▶ Requirement: How many lines in the records below contain the word "down"? Reply with the number alone.

[[ Exercise data, beginning ]]

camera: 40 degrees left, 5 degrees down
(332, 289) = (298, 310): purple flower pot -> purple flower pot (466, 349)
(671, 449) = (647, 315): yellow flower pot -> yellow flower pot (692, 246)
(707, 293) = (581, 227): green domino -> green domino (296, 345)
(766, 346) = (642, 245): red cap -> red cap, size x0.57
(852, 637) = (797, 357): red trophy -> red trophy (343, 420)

[[ Exercise data, end ]]
[[ Exercise data, beginning ]]

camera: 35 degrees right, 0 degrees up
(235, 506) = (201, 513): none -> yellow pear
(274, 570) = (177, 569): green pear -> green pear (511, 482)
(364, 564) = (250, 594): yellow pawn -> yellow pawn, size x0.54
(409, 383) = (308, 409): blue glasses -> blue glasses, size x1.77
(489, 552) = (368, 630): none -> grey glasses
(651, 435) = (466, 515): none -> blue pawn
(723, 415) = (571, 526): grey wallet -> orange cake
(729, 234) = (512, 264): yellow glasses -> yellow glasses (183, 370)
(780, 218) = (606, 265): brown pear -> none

[[ Exercise data, end ]]
[[ Exercise data, beginning ]]

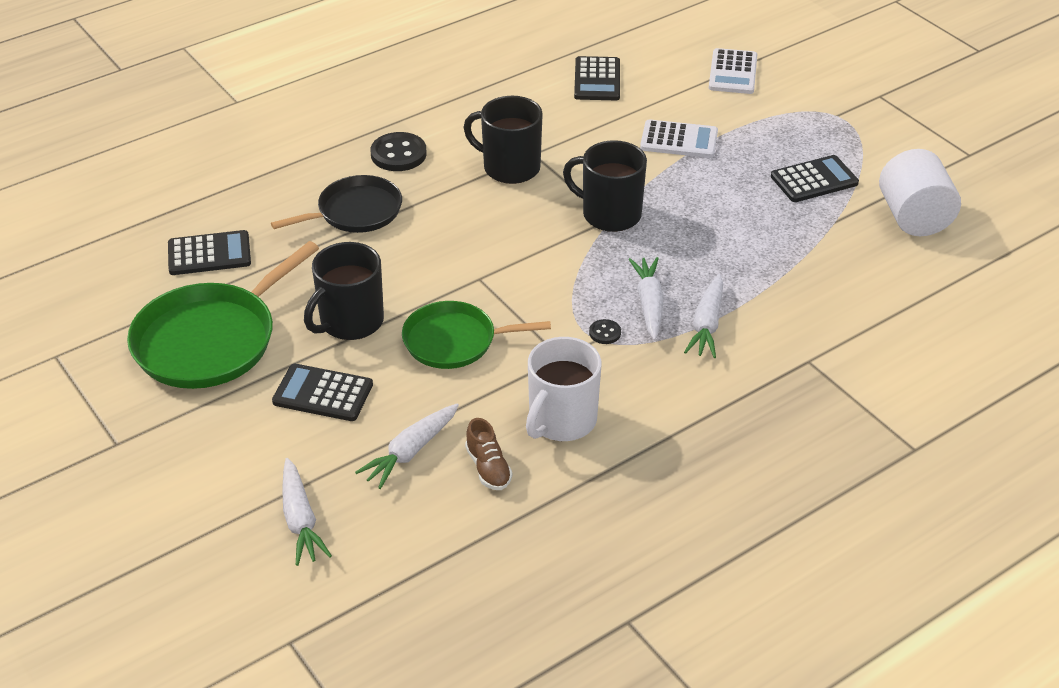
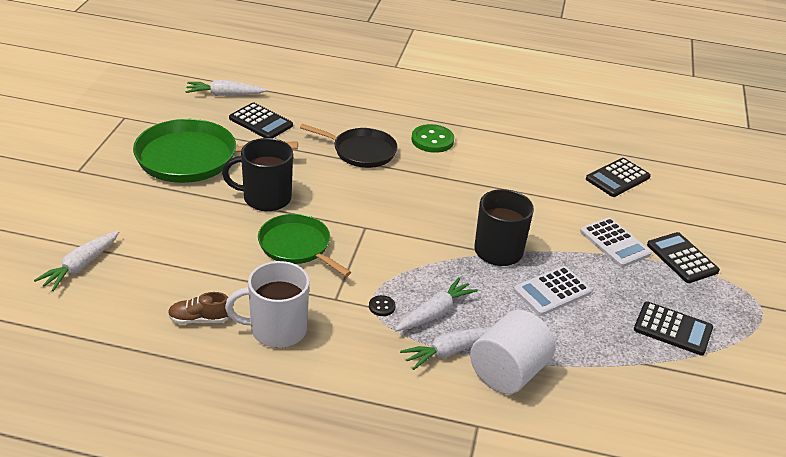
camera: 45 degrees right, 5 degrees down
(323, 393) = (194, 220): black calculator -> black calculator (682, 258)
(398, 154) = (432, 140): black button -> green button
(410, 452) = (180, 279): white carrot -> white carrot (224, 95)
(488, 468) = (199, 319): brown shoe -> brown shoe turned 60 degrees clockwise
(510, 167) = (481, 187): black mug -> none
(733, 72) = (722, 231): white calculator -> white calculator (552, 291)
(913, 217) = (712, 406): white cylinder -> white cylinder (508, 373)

[[ Exercise data, end ]]

▶ Result for this task: 2